REQUIREMENT: Reproduce the lines below word for word, beginning at the line that contains "green semicircle: moved 5 px right, 3 px down" and stopping after the line that contains "orange star: moved 7". Leave the pictures out of your answer.

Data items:
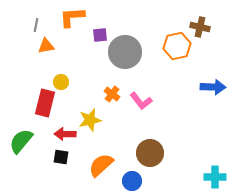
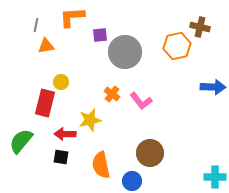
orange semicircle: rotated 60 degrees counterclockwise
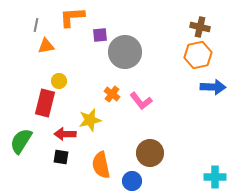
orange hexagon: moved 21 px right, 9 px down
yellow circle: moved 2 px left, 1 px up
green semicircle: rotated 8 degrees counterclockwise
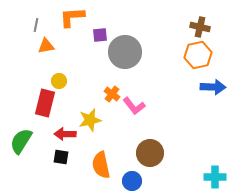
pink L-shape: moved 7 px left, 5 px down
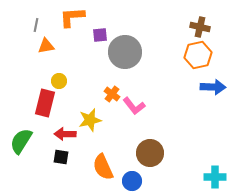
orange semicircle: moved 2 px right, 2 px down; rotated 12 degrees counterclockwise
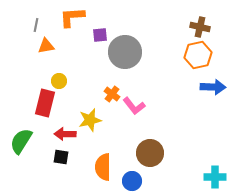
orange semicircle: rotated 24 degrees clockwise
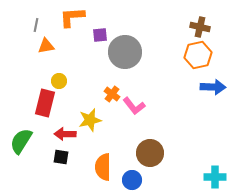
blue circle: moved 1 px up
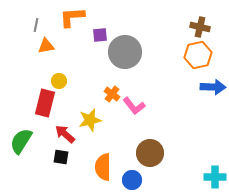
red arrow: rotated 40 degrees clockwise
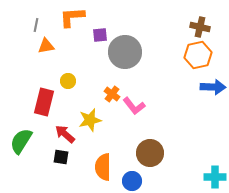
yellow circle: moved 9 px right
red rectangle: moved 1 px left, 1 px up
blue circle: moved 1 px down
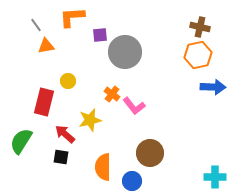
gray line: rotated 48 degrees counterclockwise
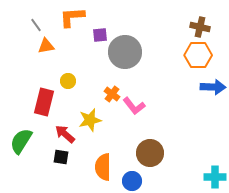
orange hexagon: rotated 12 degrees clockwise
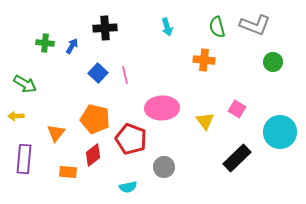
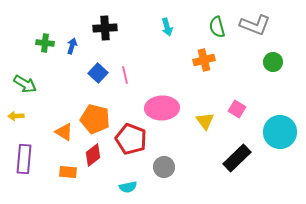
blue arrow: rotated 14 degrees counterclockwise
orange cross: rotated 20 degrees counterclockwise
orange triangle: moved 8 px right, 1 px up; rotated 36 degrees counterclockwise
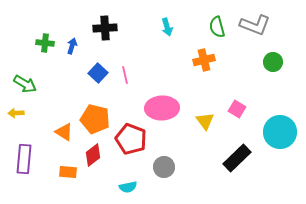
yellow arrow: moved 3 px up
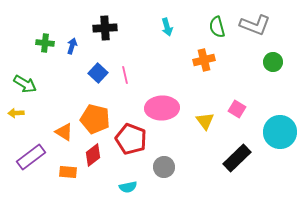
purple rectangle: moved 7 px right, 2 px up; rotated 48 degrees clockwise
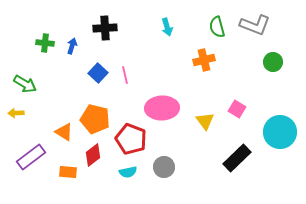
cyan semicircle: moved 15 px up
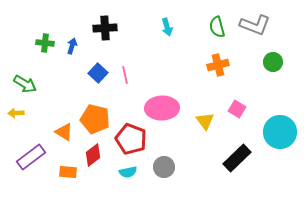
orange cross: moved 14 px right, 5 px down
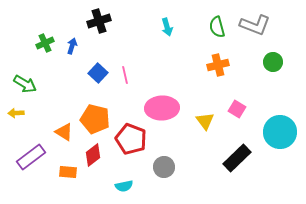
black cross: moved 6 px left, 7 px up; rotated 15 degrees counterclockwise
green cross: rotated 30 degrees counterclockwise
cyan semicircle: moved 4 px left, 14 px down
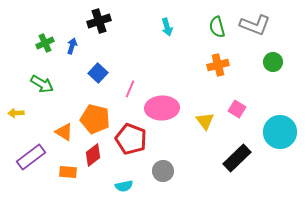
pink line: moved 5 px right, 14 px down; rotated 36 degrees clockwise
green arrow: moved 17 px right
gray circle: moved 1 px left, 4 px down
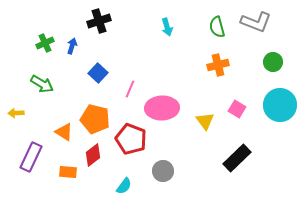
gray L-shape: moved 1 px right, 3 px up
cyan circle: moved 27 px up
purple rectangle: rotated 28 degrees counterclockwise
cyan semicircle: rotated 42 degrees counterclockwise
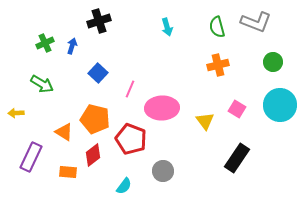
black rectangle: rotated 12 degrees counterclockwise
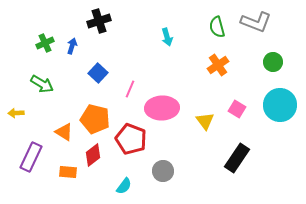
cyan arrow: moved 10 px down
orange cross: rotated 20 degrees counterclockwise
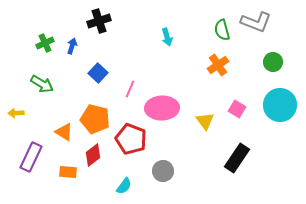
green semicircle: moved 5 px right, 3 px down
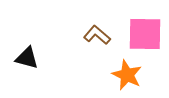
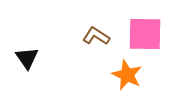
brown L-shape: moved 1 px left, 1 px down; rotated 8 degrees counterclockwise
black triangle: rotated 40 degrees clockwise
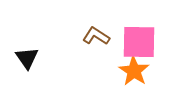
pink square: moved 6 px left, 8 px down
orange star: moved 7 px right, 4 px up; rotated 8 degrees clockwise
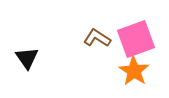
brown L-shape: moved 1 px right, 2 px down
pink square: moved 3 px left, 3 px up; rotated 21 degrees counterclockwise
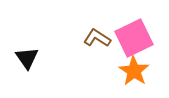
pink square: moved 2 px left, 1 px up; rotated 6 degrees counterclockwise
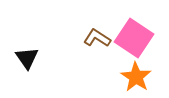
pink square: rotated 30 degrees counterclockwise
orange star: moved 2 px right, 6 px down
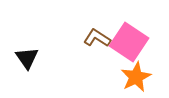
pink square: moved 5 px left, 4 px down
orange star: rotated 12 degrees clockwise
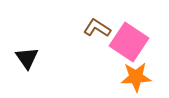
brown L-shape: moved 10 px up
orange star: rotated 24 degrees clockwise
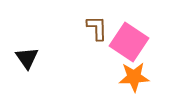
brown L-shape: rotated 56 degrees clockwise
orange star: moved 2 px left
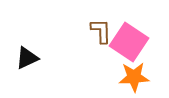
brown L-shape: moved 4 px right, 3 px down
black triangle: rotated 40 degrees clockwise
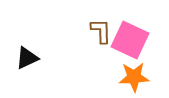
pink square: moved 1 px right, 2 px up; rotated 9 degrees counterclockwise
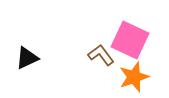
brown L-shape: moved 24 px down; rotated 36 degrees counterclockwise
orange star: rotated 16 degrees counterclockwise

EXERCISE RESULT:
green semicircle: moved 5 px right, 3 px down
brown L-shape: moved 1 px left, 1 px down; rotated 8 degrees counterclockwise
black triangle: rotated 40 degrees clockwise
pink square: moved 6 px left, 8 px down
orange star: moved 7 px right, 4 px up; rotated 8 degrees clockwise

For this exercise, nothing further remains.